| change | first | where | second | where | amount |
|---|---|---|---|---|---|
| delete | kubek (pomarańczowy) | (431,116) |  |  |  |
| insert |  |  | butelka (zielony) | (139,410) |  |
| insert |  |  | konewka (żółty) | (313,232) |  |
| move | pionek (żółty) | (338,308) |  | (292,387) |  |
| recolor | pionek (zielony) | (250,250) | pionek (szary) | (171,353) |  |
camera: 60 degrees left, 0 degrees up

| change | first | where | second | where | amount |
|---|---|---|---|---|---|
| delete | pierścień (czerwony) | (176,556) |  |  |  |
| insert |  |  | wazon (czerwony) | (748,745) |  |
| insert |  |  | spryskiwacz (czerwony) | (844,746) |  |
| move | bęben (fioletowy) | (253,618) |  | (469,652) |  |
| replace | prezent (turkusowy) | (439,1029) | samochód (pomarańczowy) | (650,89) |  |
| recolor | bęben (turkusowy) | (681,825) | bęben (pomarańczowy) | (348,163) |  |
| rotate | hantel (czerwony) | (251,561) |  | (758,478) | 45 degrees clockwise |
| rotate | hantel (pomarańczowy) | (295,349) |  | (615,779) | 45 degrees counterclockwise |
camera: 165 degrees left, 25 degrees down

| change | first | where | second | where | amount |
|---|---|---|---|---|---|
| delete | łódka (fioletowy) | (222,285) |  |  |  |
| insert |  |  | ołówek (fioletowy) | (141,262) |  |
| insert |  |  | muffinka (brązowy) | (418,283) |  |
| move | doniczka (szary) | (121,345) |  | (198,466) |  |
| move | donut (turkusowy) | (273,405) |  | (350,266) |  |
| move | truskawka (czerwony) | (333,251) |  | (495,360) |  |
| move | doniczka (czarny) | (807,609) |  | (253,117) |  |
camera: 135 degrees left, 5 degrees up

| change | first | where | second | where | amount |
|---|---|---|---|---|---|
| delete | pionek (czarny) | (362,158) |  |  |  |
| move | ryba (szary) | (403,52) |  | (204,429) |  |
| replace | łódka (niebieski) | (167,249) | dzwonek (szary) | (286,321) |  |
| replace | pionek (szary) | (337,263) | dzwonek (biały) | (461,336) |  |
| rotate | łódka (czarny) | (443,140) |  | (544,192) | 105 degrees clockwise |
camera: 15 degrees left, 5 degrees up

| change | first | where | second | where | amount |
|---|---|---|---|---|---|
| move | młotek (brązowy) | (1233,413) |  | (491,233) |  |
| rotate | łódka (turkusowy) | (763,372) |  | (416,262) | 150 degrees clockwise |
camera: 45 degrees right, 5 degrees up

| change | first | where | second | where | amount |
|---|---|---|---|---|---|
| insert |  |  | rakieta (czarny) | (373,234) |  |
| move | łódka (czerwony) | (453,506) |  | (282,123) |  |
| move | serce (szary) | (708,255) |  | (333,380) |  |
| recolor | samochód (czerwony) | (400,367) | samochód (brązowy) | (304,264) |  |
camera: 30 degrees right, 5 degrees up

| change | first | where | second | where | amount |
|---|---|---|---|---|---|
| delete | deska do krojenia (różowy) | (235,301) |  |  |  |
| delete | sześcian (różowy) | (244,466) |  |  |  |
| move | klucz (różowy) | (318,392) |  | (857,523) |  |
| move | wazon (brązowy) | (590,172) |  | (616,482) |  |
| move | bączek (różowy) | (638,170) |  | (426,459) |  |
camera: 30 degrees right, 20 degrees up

The task
Among the entries above, find every line holding "zielony" and copy it.

Exercise result
| insert |  |  | butelka (zielony) | (139,410) |  |
| recolor | pionek (zielony) | (250,250) | pionek (szary) | (171,353) |  |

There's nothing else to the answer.